Provided information Block Start

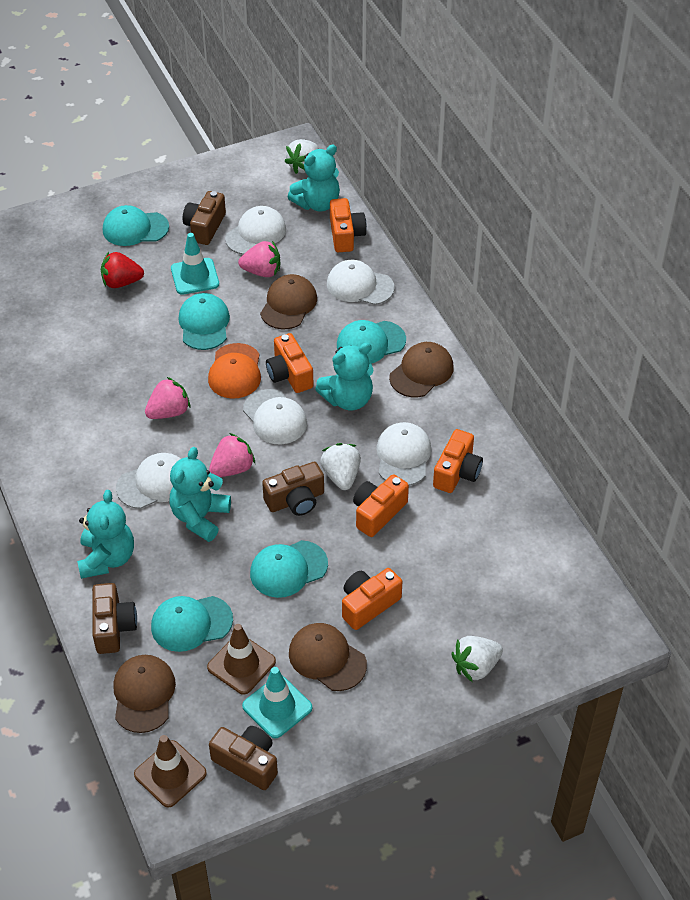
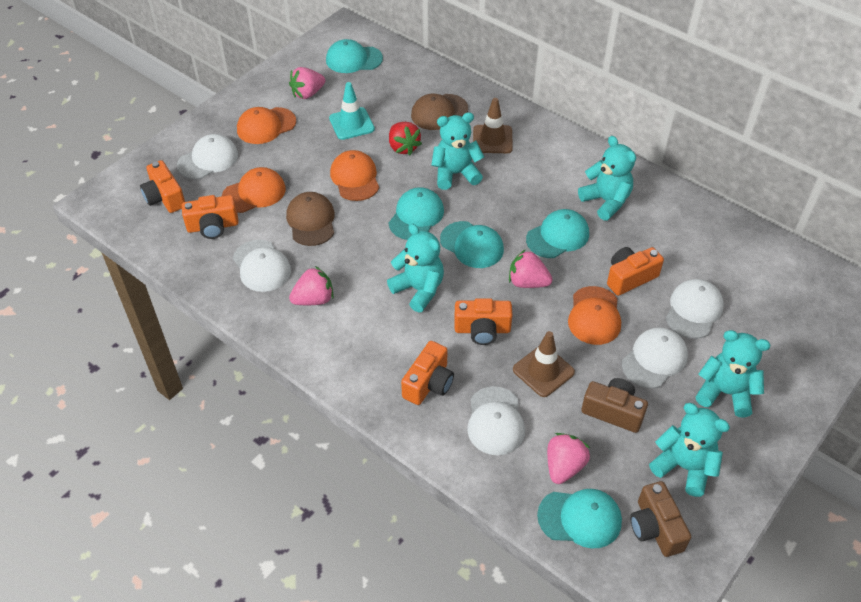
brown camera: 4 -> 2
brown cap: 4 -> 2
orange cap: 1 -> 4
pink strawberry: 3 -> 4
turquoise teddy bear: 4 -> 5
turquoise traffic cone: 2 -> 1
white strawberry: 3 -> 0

Provided information Block End
Provided information Block Start

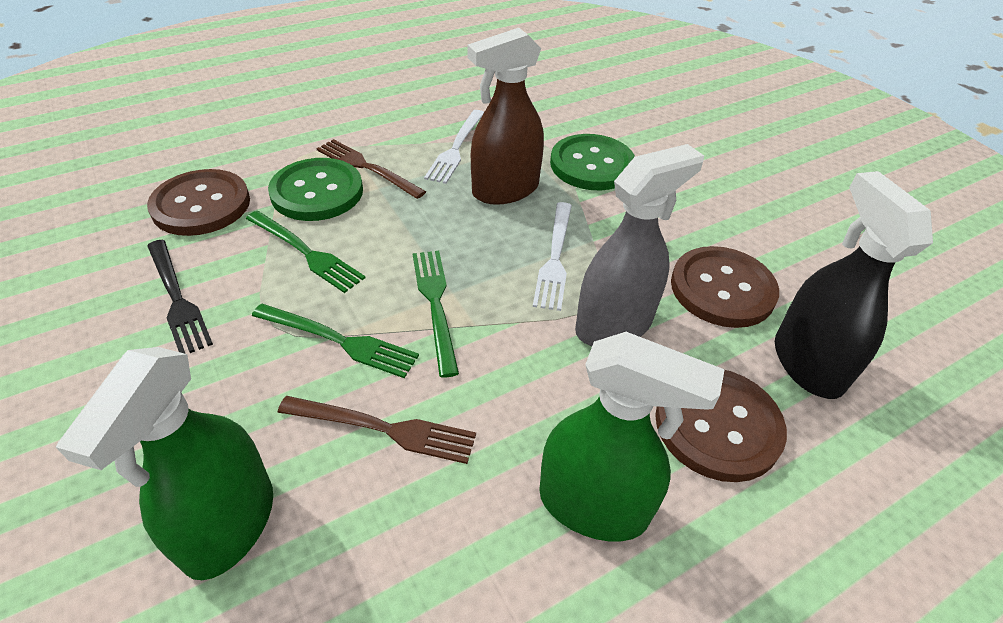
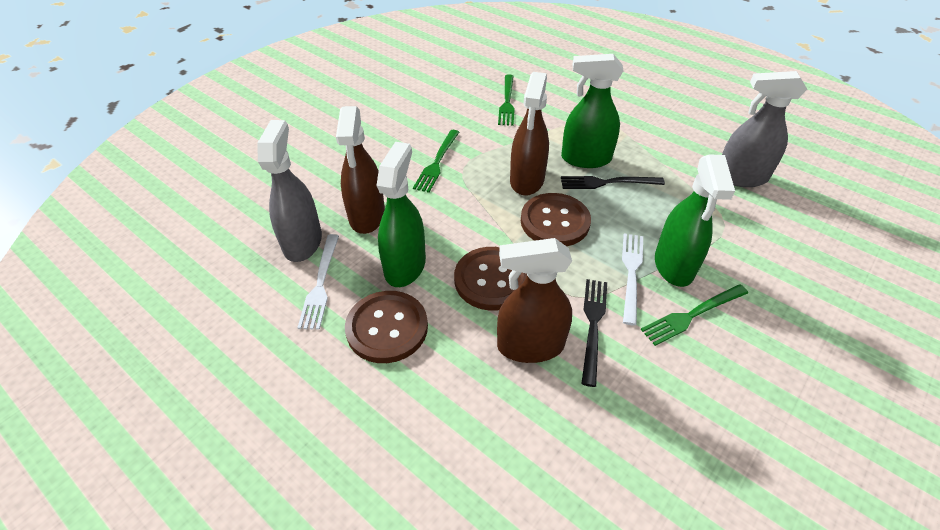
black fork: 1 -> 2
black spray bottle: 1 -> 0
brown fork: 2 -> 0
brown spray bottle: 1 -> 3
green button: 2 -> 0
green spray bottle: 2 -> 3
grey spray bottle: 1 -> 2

Provided information Block End
Provided information Block Start

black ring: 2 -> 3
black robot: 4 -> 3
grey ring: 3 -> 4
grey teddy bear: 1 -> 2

Provided information Block End

### Task objective:
The expected answer is an exact copy of the lines above, beginning at the line with "brown cap: 4 -> 2" and ending at the line with "white strawberry: 3 -> 0", with both ends in.

### Response to the exercise:
brown cap: 4 -> 2
orange cap: 1 -> 4
pink strawberry: 3 -> 4
turquoise teddy bear: 4 -> 5
turquoise traffic cone: 2 -> 1
white strawberry: 3 -> 0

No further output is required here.